*** The data ***

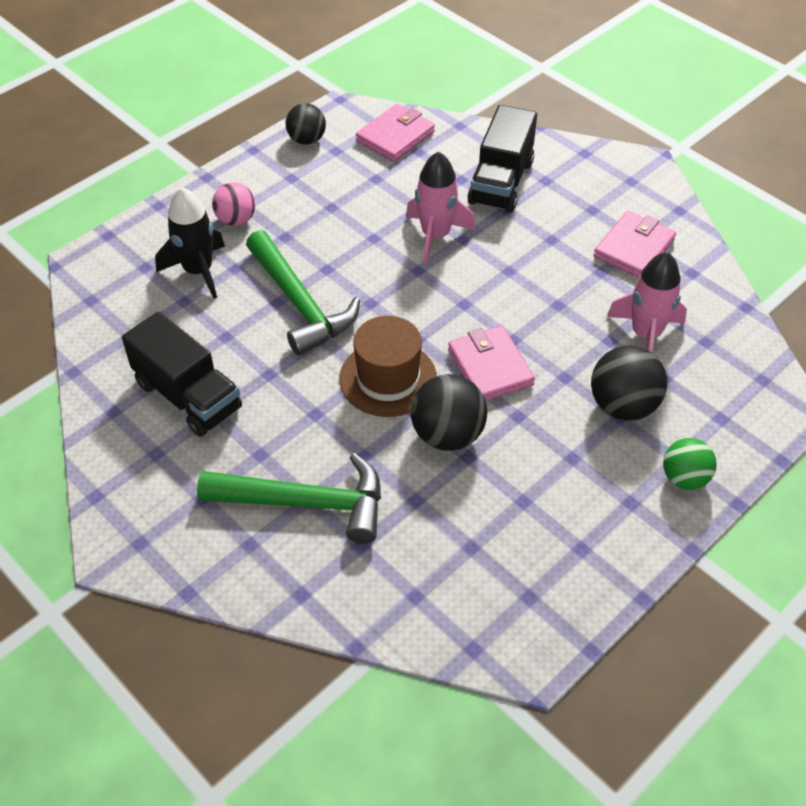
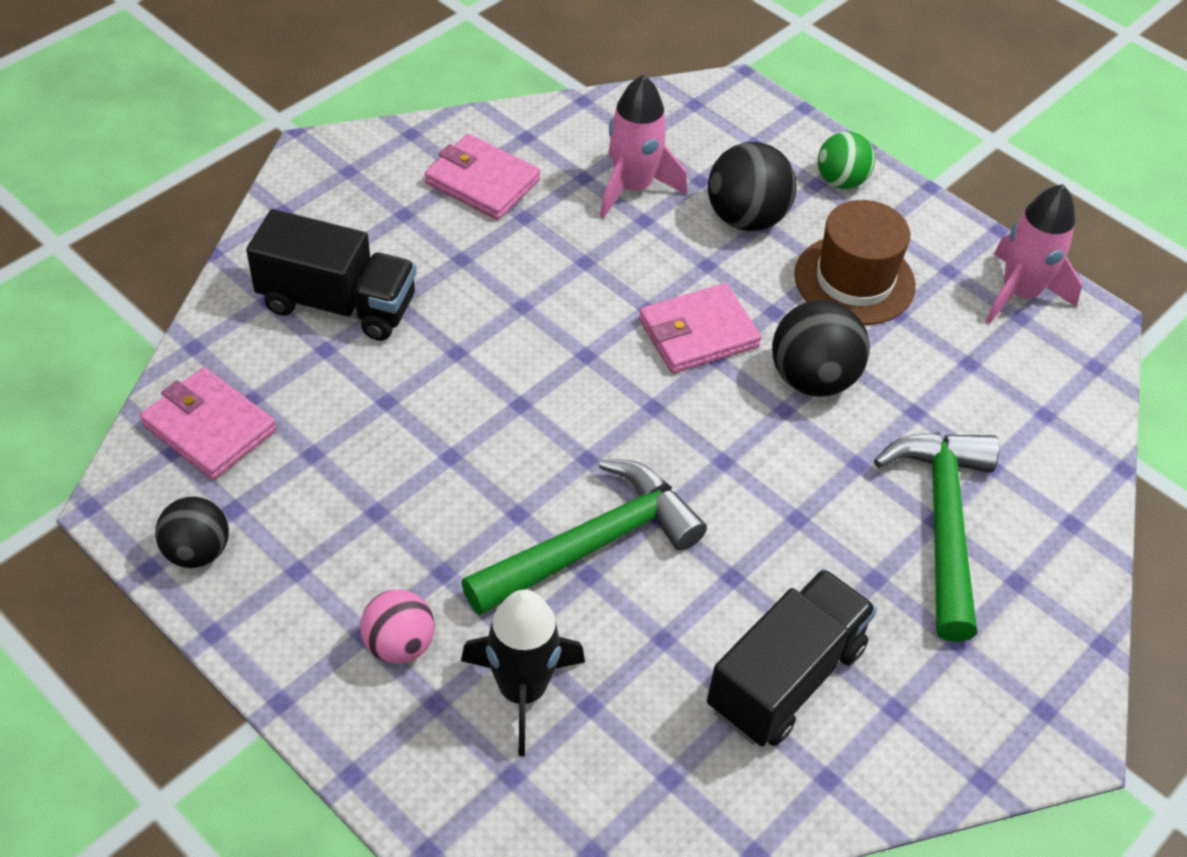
camera: 95 degrees left, 0 degrees up
brown hat [339,316,437,417] -> brown hat moved to [794,200,916,325]
pink rocket [406,151,476,265] -> pink rocket moved to [985,184,1082,324]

*** End of The data ***

Work instruction
The material above should be repeated word for word, with every picture omitted.

Solution
camera: 95 degrees left, 0 degrees up
brown hat [339,316,437,417] -> brown hat moved to [794,200,916,325]
pink rocket [406,151,476,265] -> pink rocket moved to [985,184,1082,324]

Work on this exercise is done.